● Task statement
Copy out each line of the entries where the word "blue" is present.

___ Entries shown

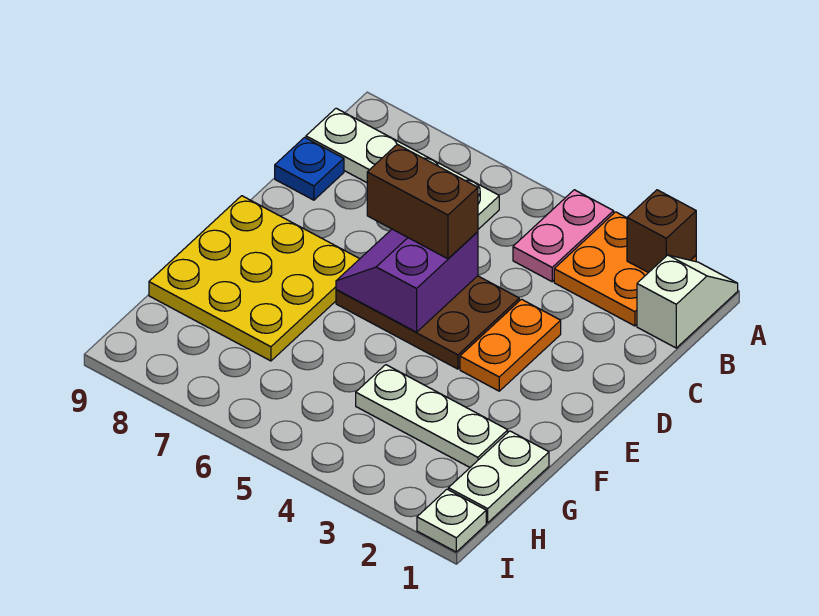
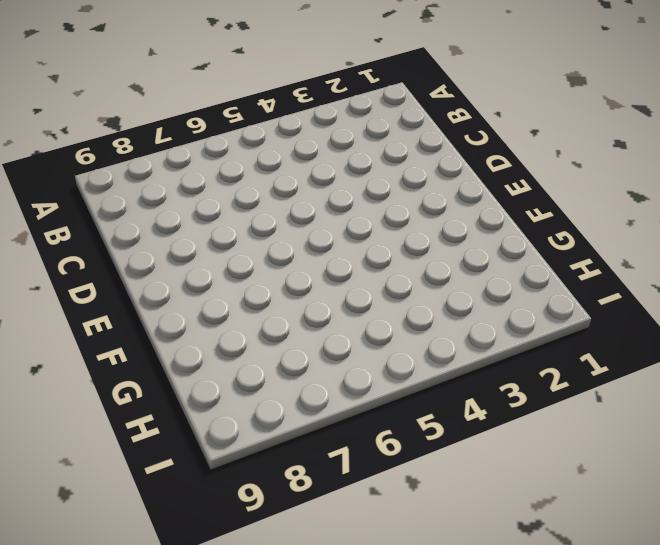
none -> white slope A1:B1 level 1 top B
none -> orange plate A2:B3 level 1
none -> pink plate A4:B4 level 1

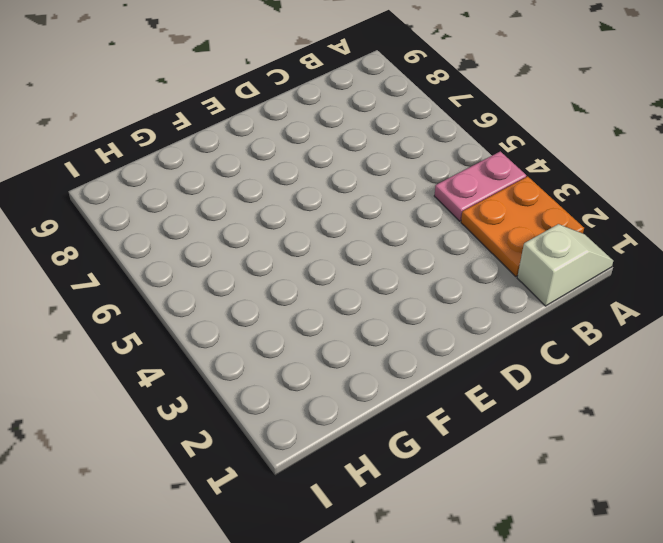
none -> white plate B6:B9 level 1
none -> blue plate C9 level 1
none -> orange plate D3:E3 level 1

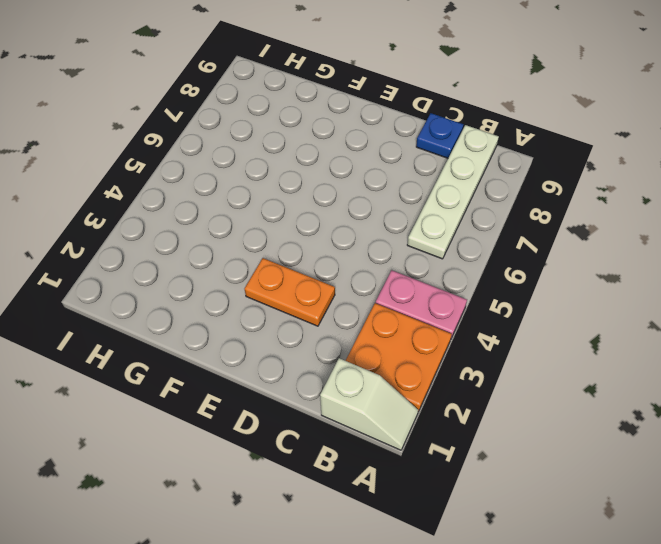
none -> brown plate D4:E6 level 1
none -> yellow plate E7:G9 level 1
none -> white plate G1:H1 level 1

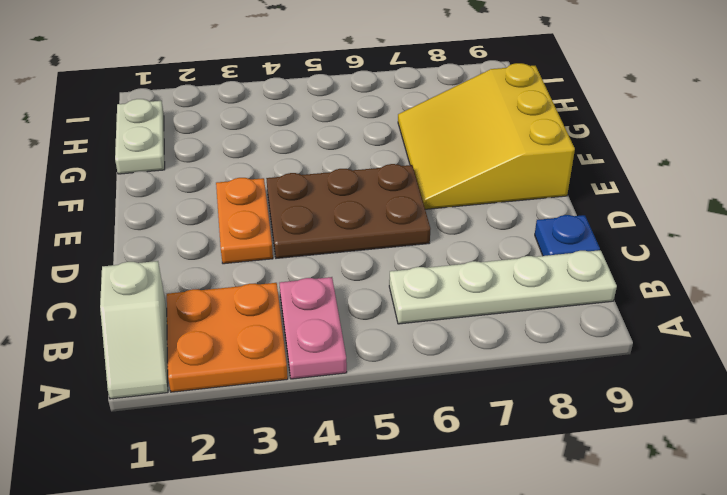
yellow slope E7:G9 level 1 top 9 -> yellow plate E7:G9 level 1
none -> white plate G2:G4 level 1
none -> white plate I1 level 1
none -> brown brick A2 level 2

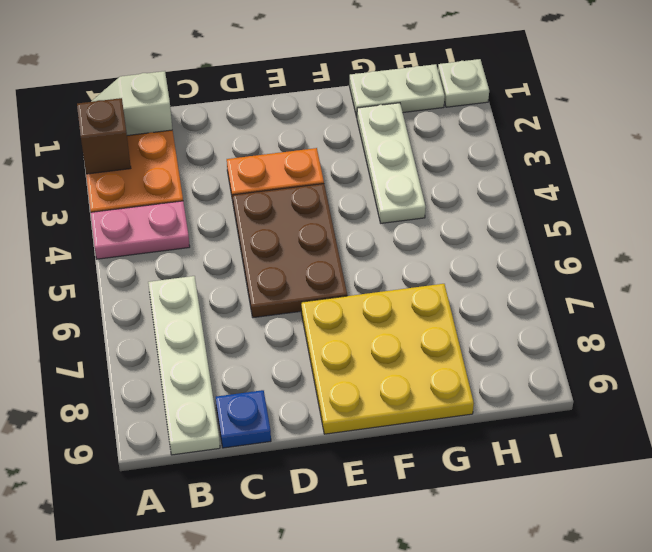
none -> purple slope D5:E6 level 2 top 5
none -> brown brick D5:D6 level 3

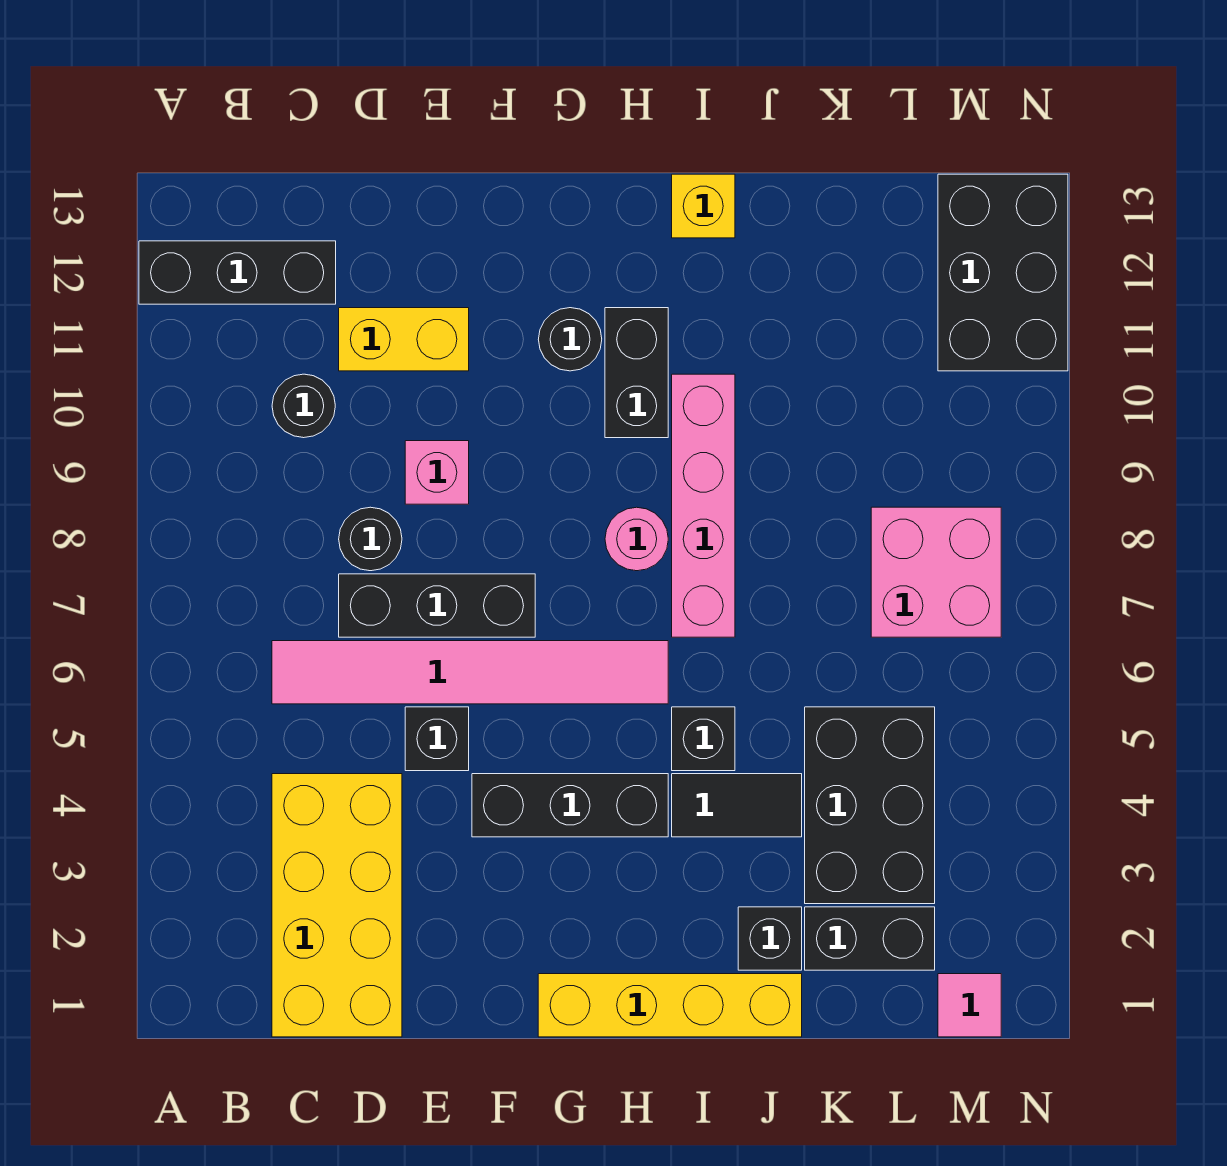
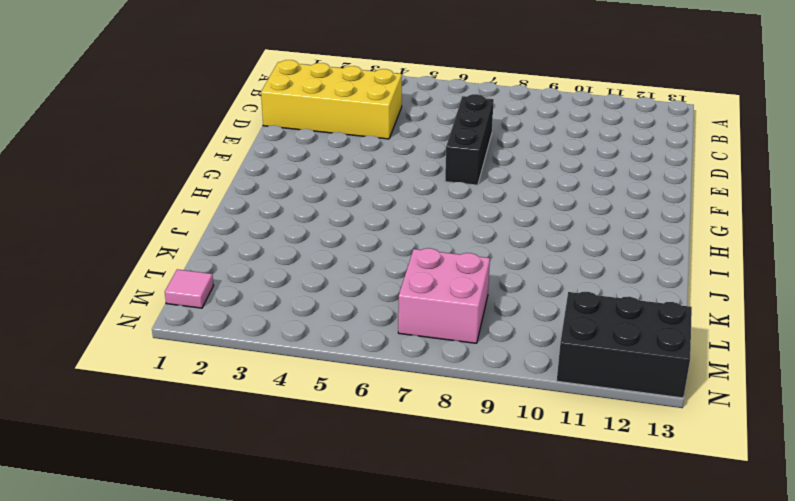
none -> black brick A12:C12 level 1
none -> pink tile C6:H6 level 1
none -> black round brick C10 level 1

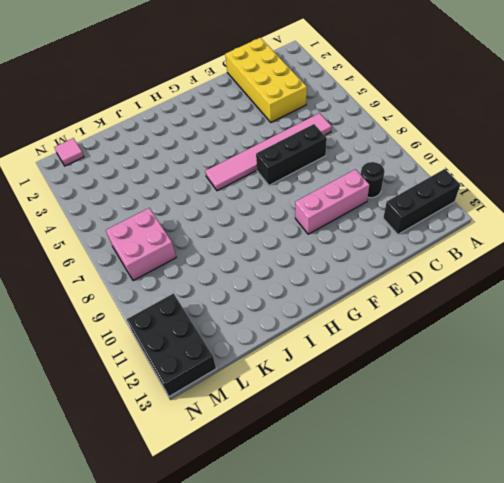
pink brick D10:F10 level 1 -> none
none -> black round brick D8 level 1
none -> yellow brick D11:E11 level 1
none -> black brick E5 level 1

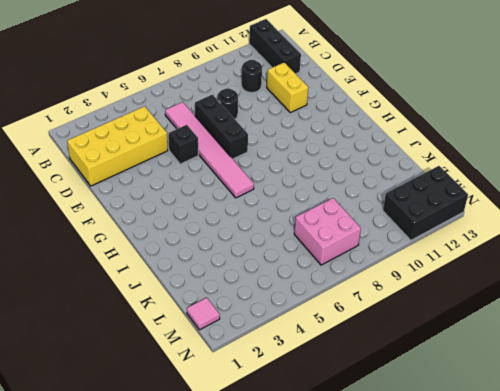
none -> pink brick E9 level 1
none -> black brick F4:H4 level 1
none -> yellow brick G1:J1 level 1

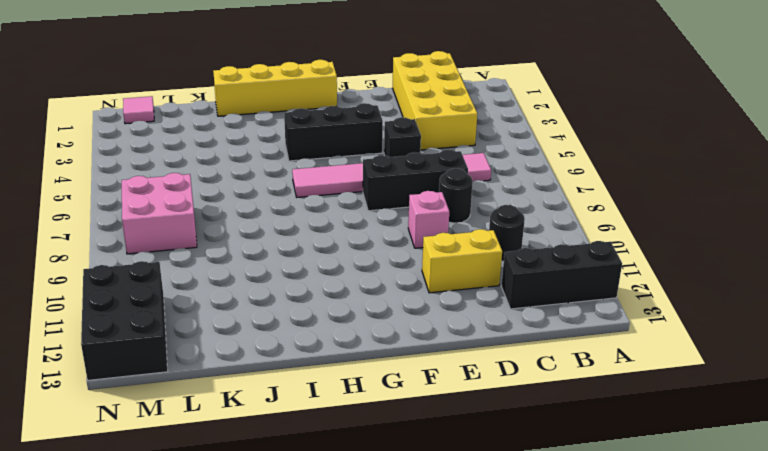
none -> black round brick G11 level 1
none -> pink round brick H8 level 1
none -> black brick H10:H11 level 1

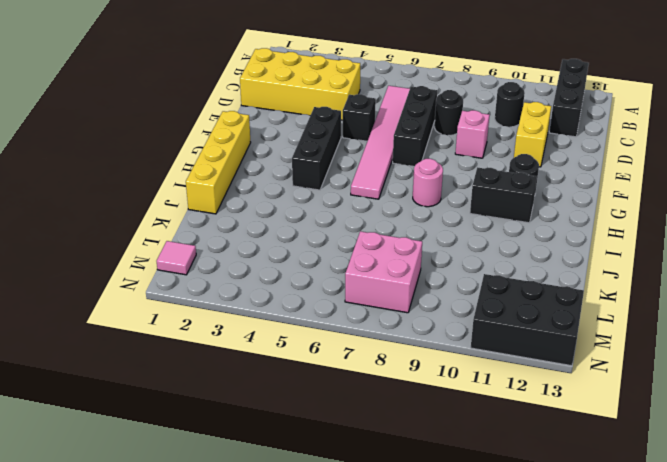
none -> black tile I4:J4 level 1
none -> black brick I5 level 1
none -> pink brick I7:I10 level 1

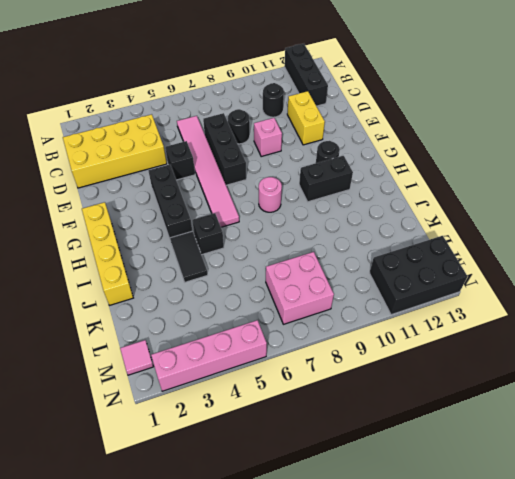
pink brick N2:N5 level 1 -> pink brick I7:I10 level 1
none -> yellow brick I13 level 1
none -> black brick J2 level 1
none -> black brick K2:L2 level 1

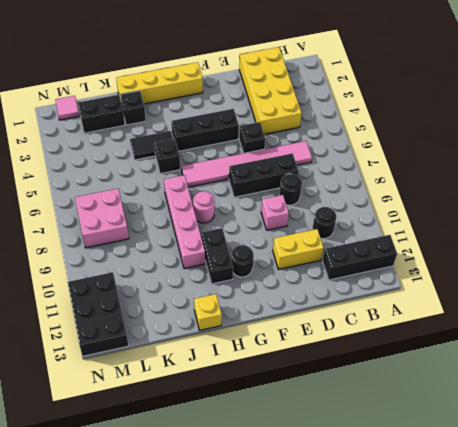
none -> black brick K3:L5 level 1

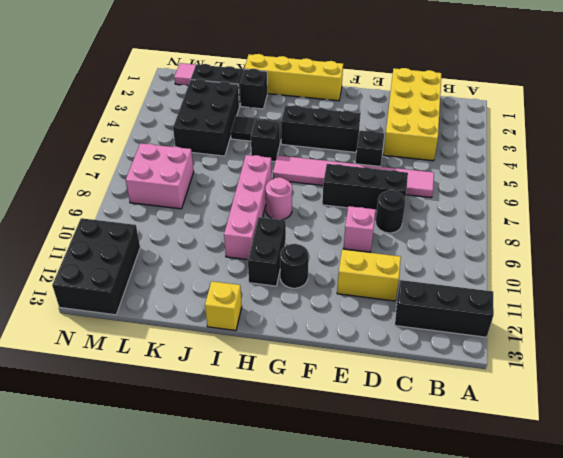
none -> black round brick C10 level 1

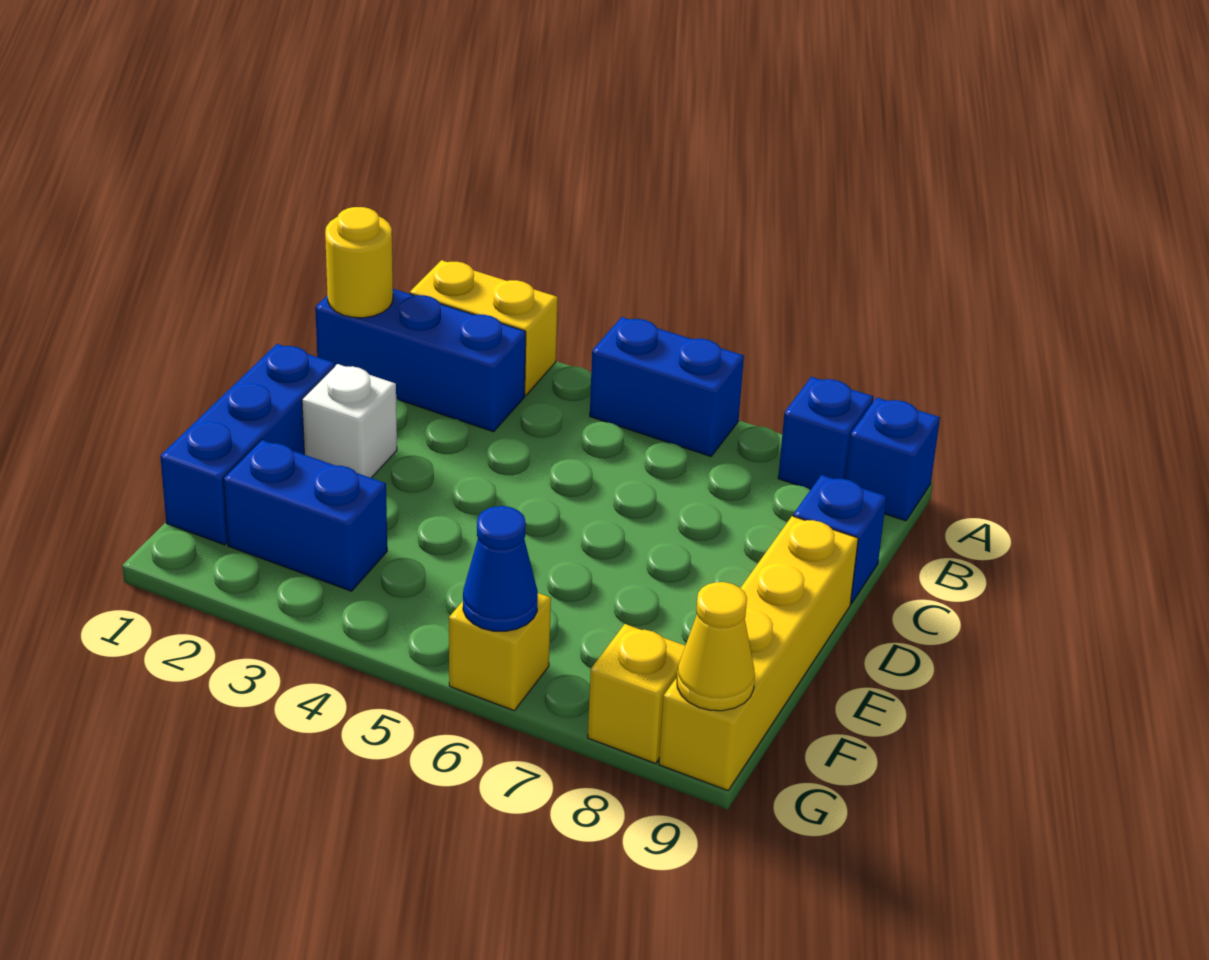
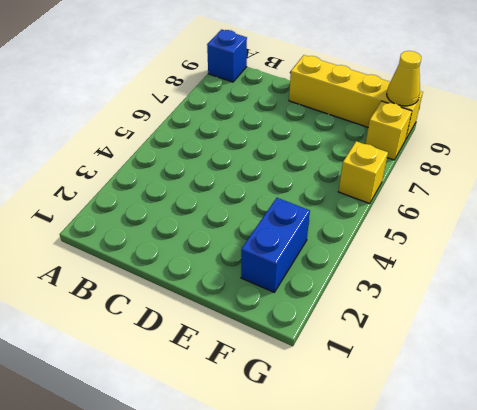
none -> yellow brick A2:A3 level 1
none -> blue brick A5:A6 level 1
none -> blue brick A8 level 1

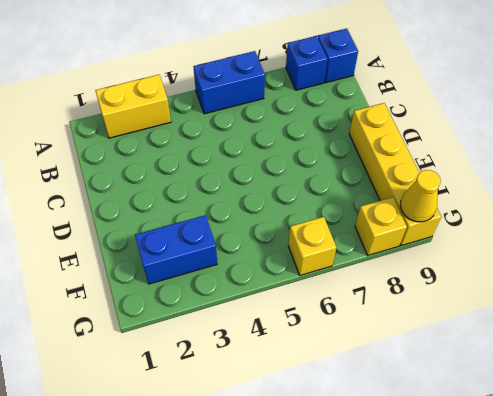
none -> blue brick B1:B3 level 1
none -> blue brick C9 level 1
none -> blue brick D1:F1 level 1

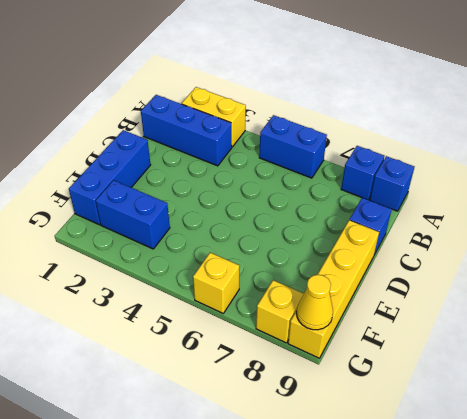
none -> white brick D2 level 1
none -> yellow round brick B1 level 2
none -> blue cone G6 level 2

______

● Response to this task
none -> blue plate C9 level 1
none -> blue brick A5:A6 level 1
none -> blue brick A8 level 1
none -> blue brick B1:B3 level 1
none -> blue brick C9 level 1
none -> blue brick D1:F1 level 1
none -> blue cone G6 level 2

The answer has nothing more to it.